# Task instructions
Would you repeat the entries below exactly and omit the pictures?

# Available data
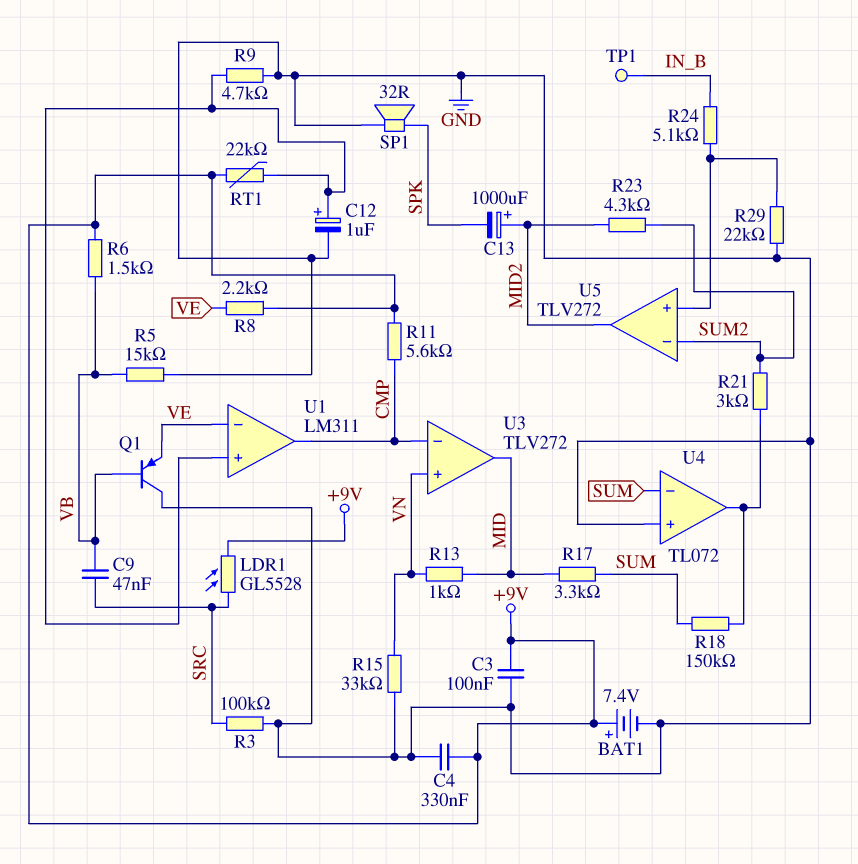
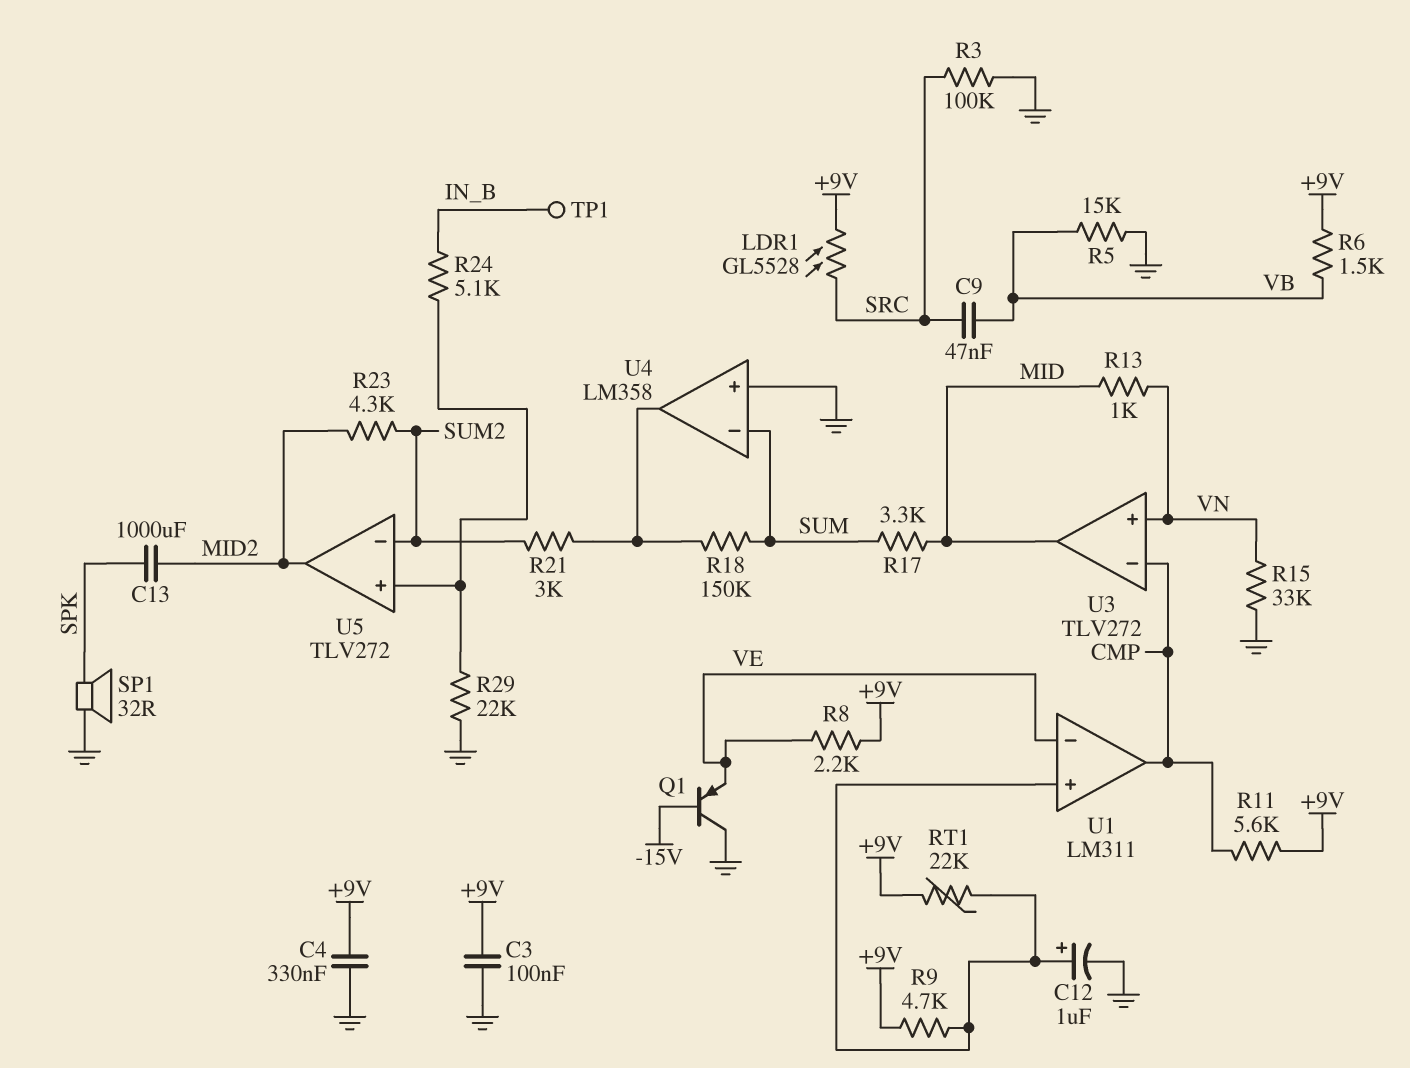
BAT1: 7.4V (plus +9V, minus GND) -> none
C13: 1000uF (plus MID2, minus SPK) -> 1000uF (MID2, SPK)
Q1: PNP (B VB, C GND, E VE) -> PNP (B -15V, C GND, E VE)
R9: 4.7k (GND, U1/in+) -> 4.7k (+9V, U1/in+)
U4: TL072 -> LM358

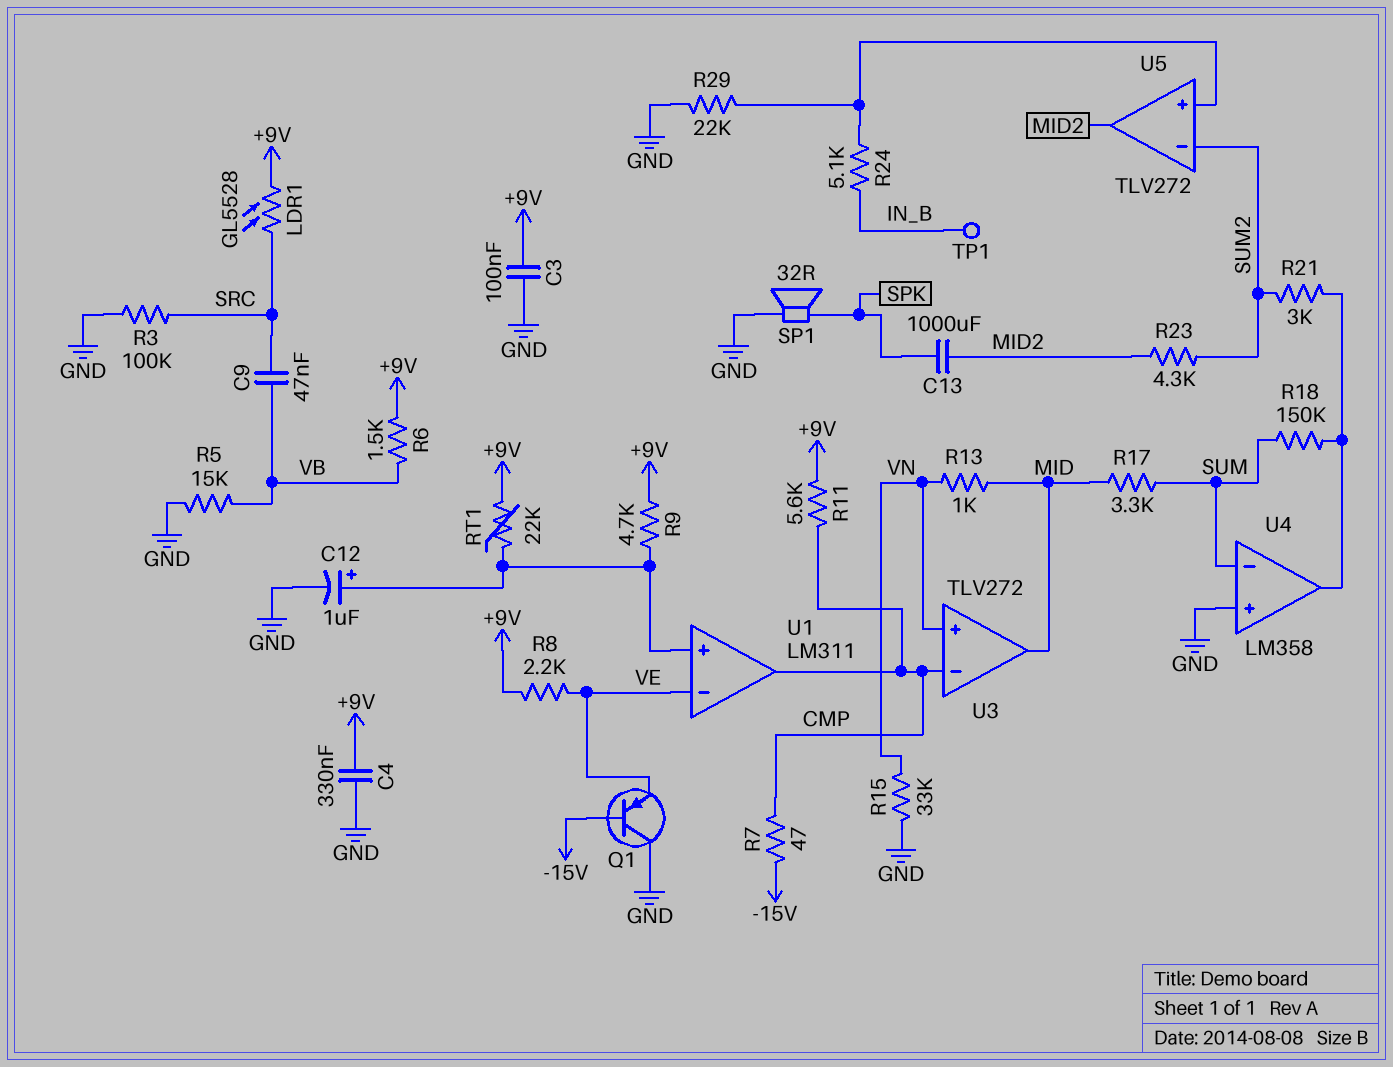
R7: none -> 47 (-15V, CMP)

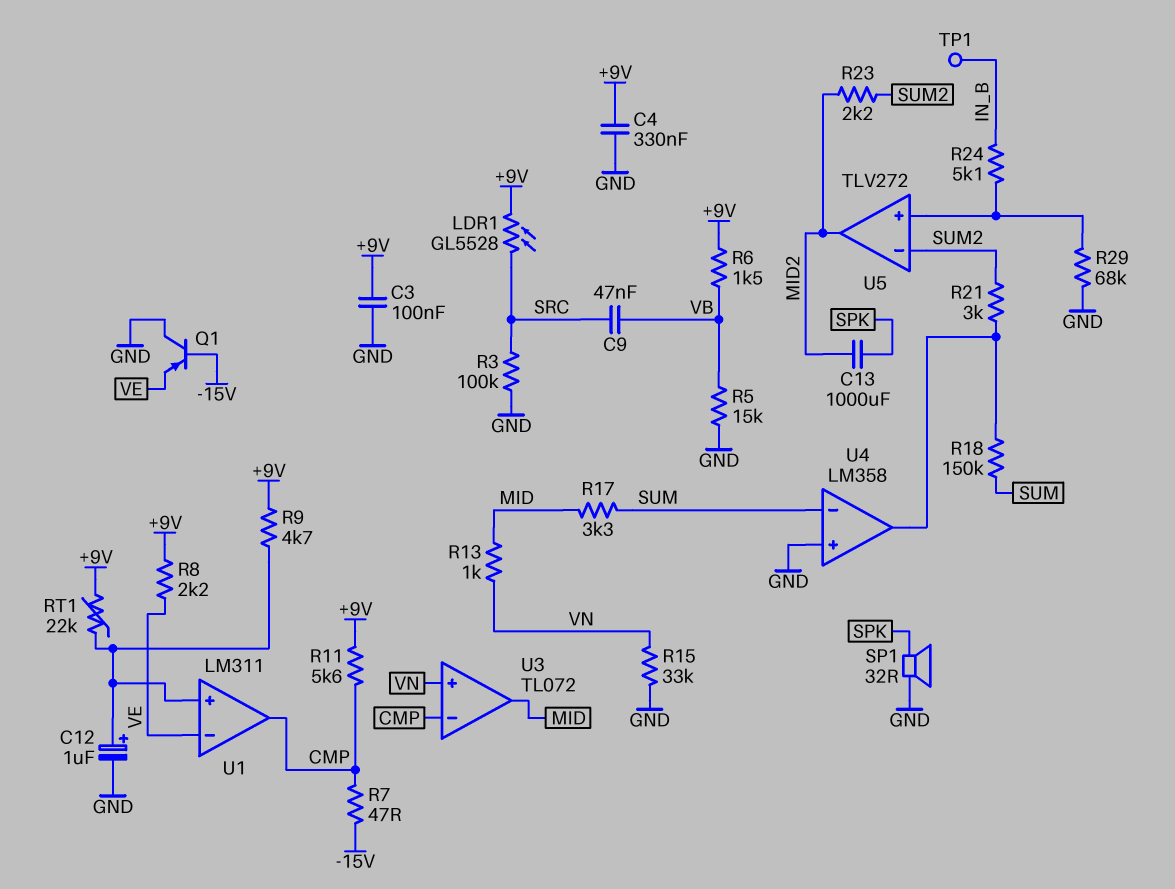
R23: 4.3k (MID2, SUM2) -> 2.2k (MID2, SUM2)
R29: 22k (GND, U5/in+) -> 68k (GND, U5/in+)
U3: TLV272 -> TL072

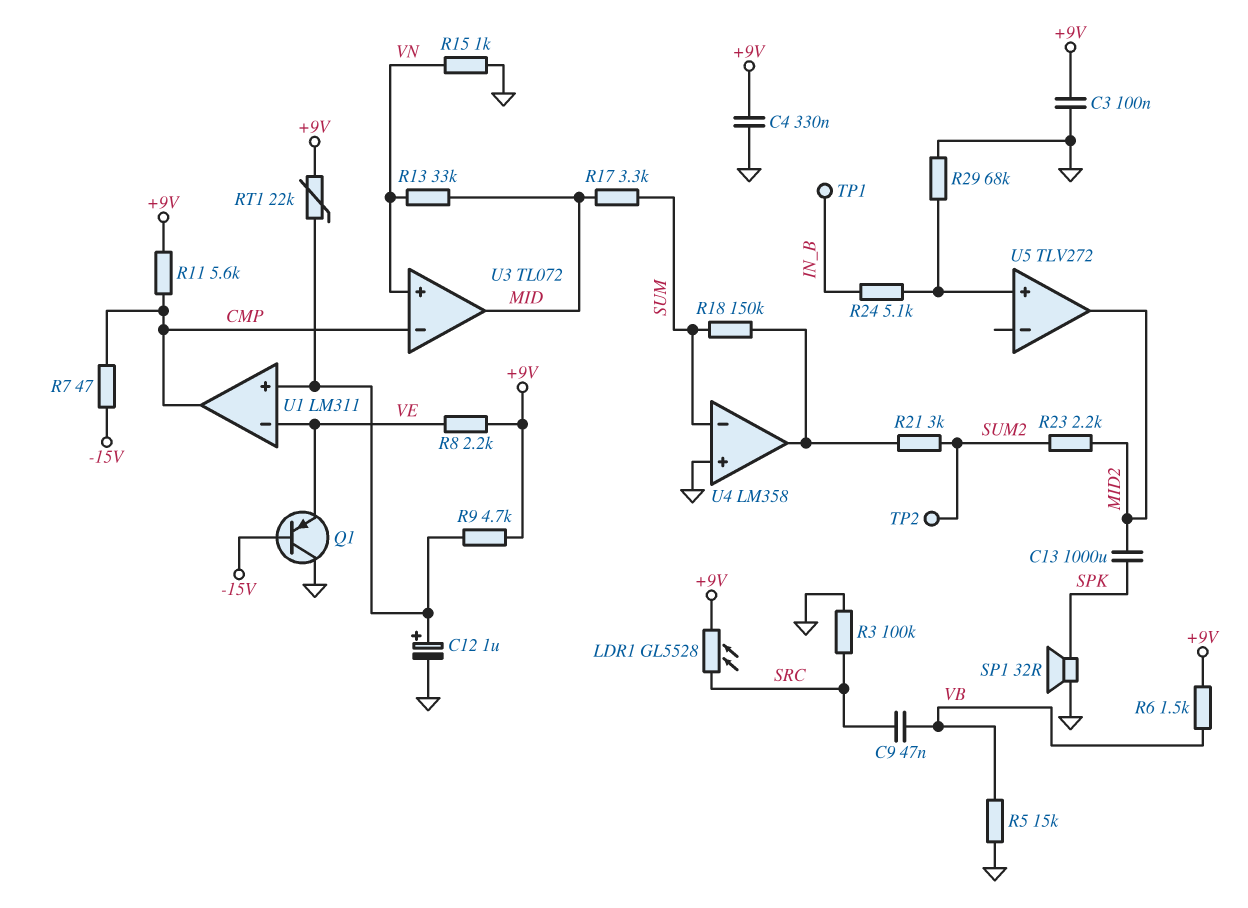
R13: 1k (MID, VN) -> 33k (MID, VN)
R15: 33k (GND, VN) -> 1k (GND, VN)
TP2: none -> test point (SUM2)
U5 pin in-: SUM2 -> none

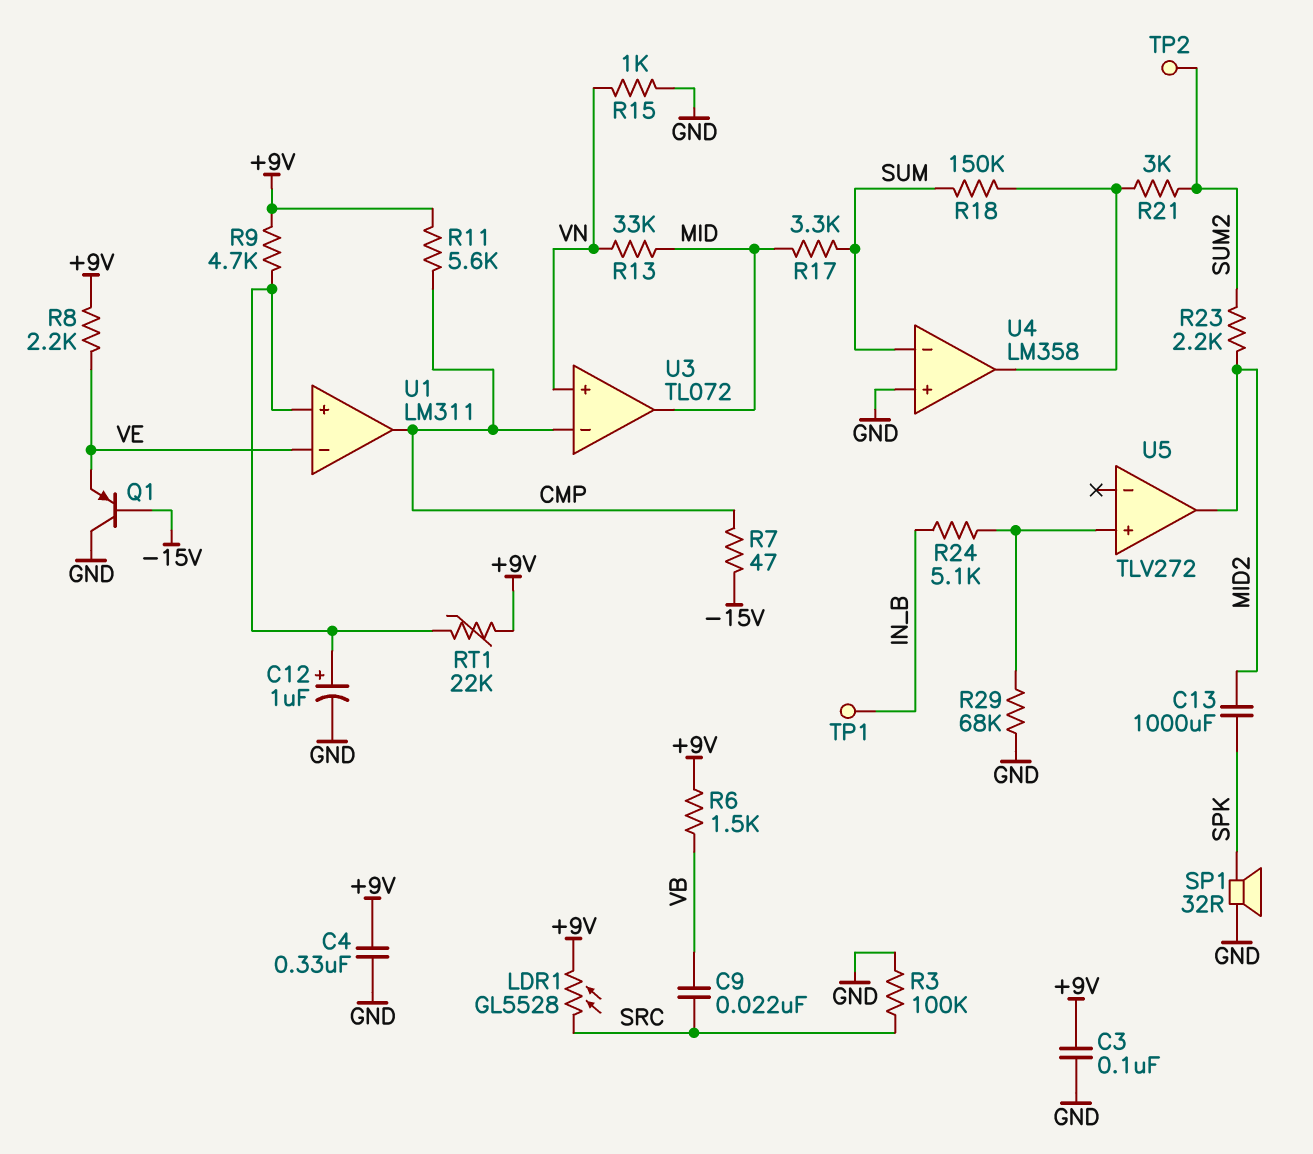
C9: 47nF (SRC, VB) -> 22nF (SRC, VB)
R5: 15k (GND, VB) -> none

# Problem solution
BAT1: 7.4V (plus +9V, minus GND) -> none
C13: 1000uF (plus MID2, minus SPK) -> 1000uF (MID2, SPK)
Q1: PNP (B VB, C GND, E VE) -> PNP (B -15V, C GND, E VE)
R9: 4.7k (GND, U1/in+) -> 4.7k (+9V, U1/in+)
U4: TL072 -> LM358

R7: none -> 47 (-15V, CMP)

R23: 4.3k (MID2, SUM2) -> 2.2k (MID2, SUM2)
R29: 22k (GND, U5/in+) -> 68k (GND, U5/in+)
U3: TLV272 -> TL072

R13: 1k (MID, VN) -> 33k (MID, VN)
R15: 33k (GND, VN) -> 1k (GND, VN)
TP2: none -> test point (SUM2)
U5 pin in-: SUM2 -> none

C9: 47nF (SRC, VB) -> 22nF (SRC, VB)
R5: 15k (GND, VB) -> none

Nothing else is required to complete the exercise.